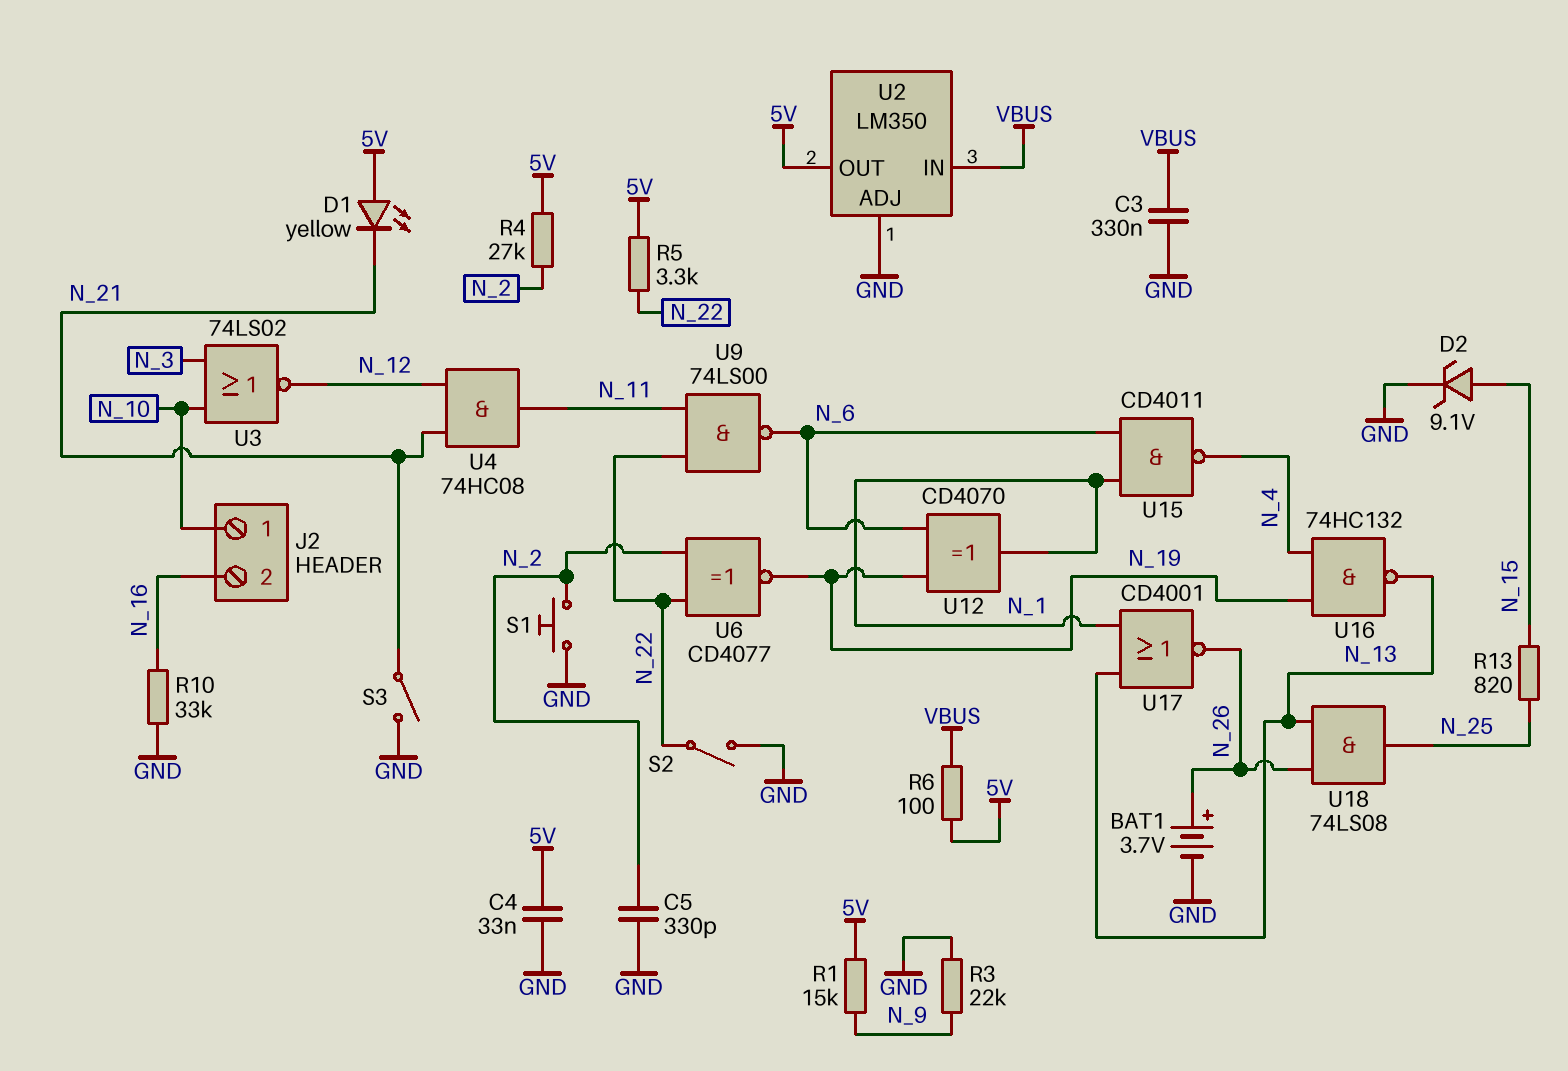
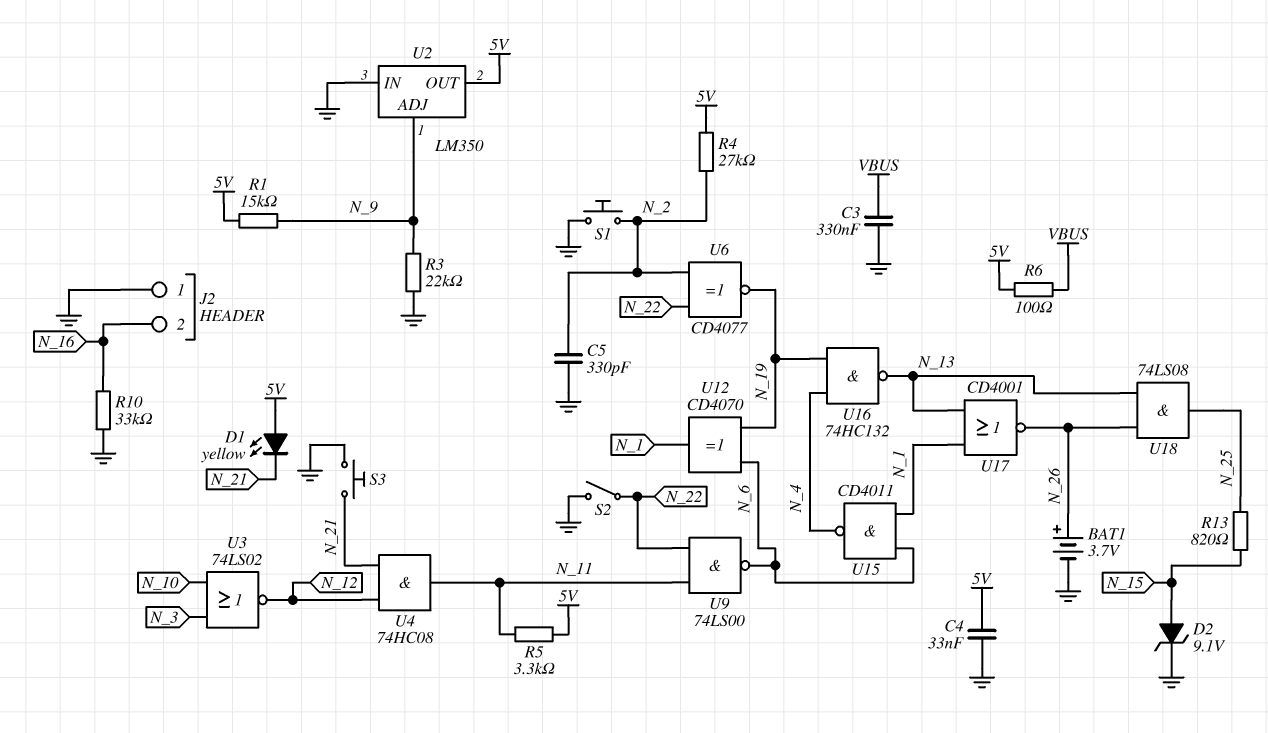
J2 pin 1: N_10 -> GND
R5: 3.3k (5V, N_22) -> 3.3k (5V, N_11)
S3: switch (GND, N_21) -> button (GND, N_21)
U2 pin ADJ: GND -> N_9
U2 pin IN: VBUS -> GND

> [Aim of the exercise]: What is needed is an exact copy of all the records, minus any pictures.

> [Result for this exercise]:
J2 pin 1: N_10 -> GND
R5: 3.3k (5V, N_22) -> 3.3k (5V, N_11)
S3: switch (GND, N_21) -> button (GND, N_21)
U2 pin ADJ: GND -> N_9
U2 pin IN: VBUS -> GND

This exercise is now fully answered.